◆ Data to use
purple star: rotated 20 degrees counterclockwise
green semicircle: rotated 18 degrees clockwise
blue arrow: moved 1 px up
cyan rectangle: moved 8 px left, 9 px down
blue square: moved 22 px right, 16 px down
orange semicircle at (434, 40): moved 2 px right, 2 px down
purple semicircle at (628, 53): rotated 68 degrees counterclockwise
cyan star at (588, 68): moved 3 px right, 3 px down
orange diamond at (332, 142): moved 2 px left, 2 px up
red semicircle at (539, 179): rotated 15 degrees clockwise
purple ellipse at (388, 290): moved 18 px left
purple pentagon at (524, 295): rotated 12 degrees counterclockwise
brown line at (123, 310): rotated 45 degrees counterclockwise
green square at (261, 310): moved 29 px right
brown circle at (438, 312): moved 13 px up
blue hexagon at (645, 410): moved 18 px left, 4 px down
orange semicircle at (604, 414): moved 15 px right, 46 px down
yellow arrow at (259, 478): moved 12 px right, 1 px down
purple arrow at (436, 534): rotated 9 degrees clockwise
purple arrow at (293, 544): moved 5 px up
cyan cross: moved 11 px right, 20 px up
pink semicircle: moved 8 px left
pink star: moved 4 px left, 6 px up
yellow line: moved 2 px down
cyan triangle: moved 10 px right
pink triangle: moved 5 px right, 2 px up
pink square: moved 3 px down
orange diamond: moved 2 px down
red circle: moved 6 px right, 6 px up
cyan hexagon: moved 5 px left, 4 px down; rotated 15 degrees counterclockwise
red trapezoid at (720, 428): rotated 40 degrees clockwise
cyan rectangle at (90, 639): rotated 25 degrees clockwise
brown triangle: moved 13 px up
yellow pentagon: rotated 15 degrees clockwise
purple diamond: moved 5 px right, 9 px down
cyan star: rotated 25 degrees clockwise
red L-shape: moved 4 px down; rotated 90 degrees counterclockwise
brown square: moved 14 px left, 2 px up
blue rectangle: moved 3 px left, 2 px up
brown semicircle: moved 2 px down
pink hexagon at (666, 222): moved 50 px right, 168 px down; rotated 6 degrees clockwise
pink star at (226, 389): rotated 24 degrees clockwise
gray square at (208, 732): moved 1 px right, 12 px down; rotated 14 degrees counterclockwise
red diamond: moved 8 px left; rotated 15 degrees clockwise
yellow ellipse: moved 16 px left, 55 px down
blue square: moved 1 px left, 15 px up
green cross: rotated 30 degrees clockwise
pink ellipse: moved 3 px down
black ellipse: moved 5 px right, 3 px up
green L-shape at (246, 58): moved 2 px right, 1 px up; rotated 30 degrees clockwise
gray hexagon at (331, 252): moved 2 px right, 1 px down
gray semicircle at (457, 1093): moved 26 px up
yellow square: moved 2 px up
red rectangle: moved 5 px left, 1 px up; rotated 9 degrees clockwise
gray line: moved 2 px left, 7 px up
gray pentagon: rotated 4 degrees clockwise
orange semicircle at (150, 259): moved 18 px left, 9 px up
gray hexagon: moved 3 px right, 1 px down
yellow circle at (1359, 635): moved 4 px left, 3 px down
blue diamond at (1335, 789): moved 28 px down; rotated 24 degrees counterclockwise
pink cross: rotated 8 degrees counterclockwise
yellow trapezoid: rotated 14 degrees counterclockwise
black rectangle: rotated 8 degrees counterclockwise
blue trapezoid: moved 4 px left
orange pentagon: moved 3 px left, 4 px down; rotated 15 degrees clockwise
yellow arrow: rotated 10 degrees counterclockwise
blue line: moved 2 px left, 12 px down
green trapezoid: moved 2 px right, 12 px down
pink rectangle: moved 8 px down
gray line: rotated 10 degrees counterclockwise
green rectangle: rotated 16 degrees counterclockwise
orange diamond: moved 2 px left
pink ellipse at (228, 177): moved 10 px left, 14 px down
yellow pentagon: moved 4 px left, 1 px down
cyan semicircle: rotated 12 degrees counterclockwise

◆ Your assignment
Each of the entries must be set down exactly, none omitted.

◆ Solution to this exercise
purple star: rotated 20 degrees counterclockwise
green semicircle: rotated 18 degrees clockwise
blue arrow: moved 1 px up
cyan rectangle: moved 8 px left, 9 px down
blue square: moved 22 px right, 16 px down
orange semicircle at (434, 40): moved 2 px right, 2 px down
purple semicircle at (628, 53): rotated 68 degrees counterclockwise
cyan star at (588, 68): moved 3 px right, 3 px down
orange diamond at (332, 142): moved 2 px left, 2 px up
red semicircle at (539, 179): rotated 15 degrees clockwise
purple ellipse at (388, 290): moved 18 px left
purple pentagon at (524, 295): rotated 12 degrees counterclockwise
brown line at (123, 310): rotated 45 degrees counterclockwise
green square at (261, 310): moved 29 px right
brown circle at (438, 312): moved 13 px up
blue hexagon at (645, 410): moved 18 px left, 4 px down
orange semicircle at (604, 414): moved 15 px right, 46 px down
yellow arrow at (259, 478): moved 12 px right, 1 px down
purple arrow at (436, 534): rotated 9 degrees clockwise
purple arrow at (293, 544): moved 5 px up
cyan cross: moved 11 px right, 20 px up
pink semicircle: moved 8 px left
pink star: moved 4 px left, 6 px up
yellow line: moved 2 px down
cyan triangle: moved 10 px right
pink triangle: moved 5 px right, 2 px up
pink square: moved 3 px down
orange diamond: moved 2 px down
red circle: moved 6 px right, 6 px up
cyan hexagon: moved 5 px left, 4 px down; rotated 15 degrees counterclockwise
red trapezoid at (720, 428): rotated 40 degrees clockwise
cyan rectangle at (90, 639): rotated 25 degrees clockwise
brown triangle: moved 13 px up
yellow pentagon: rotated 15 degrees clockwise
purple diamond: moved 5 px right, 9 px down
cyan star: rotated 25 degrees clockwise
red L-shape: moved 4 px down; rotated 90 degrees counterclockwise
brown square: moved 14 px left, 2 px up
blue rectangle: moved 3 px left, 2 px up
brown semicircle: moved 2 px down
pink hexagon at (666, 222): moved 50 px right, 168 px down; rotated 6 degrees clockwise
pink star at (226, 389): rotated 24 degrees clockwise
gray square at (208, 732): moved 1 px right, 12 px down; rotated 14 degrees counterclockwise
red diamond: moved 8 px left; rotated 15 degrees clockwise
yellow ellipse: moved 16 px left, 55 px down
blue square: moved 1 px left, 15 px up
green cross: rotated 30 degrees clockwise
pink ellipse: moved 3 px down
black ellipse: moved 5 px right, 3 px up
green L-shape at (246, 58): moved 2 px right, 1 px up; rotated 30 degrees clockwise
gray hexagon at (331, 252): moved 2 px right, 1 px down
gray semicircle at (457, 1093): moved 26 px up
yellow square: moved 2 px up
red rectangle: moved 5 px left, 1 px up; rotated 9 degrees clockwise
gray line: moved 2 px left, 7 px up
gray pentagon: rotated 4 degrees clockwise
orange semicircle at (150, 259): moved 18 px left, 9 px up
gray hexagon: moved 3 px right, 1 px down
yellow circle at (1359, 635): moved 4 px left, 3 px down
blue diamond at (1335, 789): moved 28 px down; rotated 24 degrees counterclockwise
pink cross: rotated 8 degrees counterclockwise
yellow trapezoid: rotated 14 degrees counterclockwise
black rectangle: rotated 8 degrees counterclockwise
blue trapezoid: moved 4 px left
orange pentagon: moved 3 px left, 4 px down; rotated 15 degrees clockwise
yellow arrow: rotated 10 degrees counterclockwise
blue line: moved 2 px left, 12 px down
green trapezoid: moved 2 px right, 12 px down
pink rectangle: moved 8 px down
gray line: rotated 10 degrees counterclockwise
green rectangle: rotated 16 degrees counterclockwise
orange diamond: moved 2 px left
pink ellipse at (228, 177): moved 10 px left, 14 px down
yellow pentagon: moved 4 px left, 1 px down
cyan semicircle: rotated 12 degrees counterclockwise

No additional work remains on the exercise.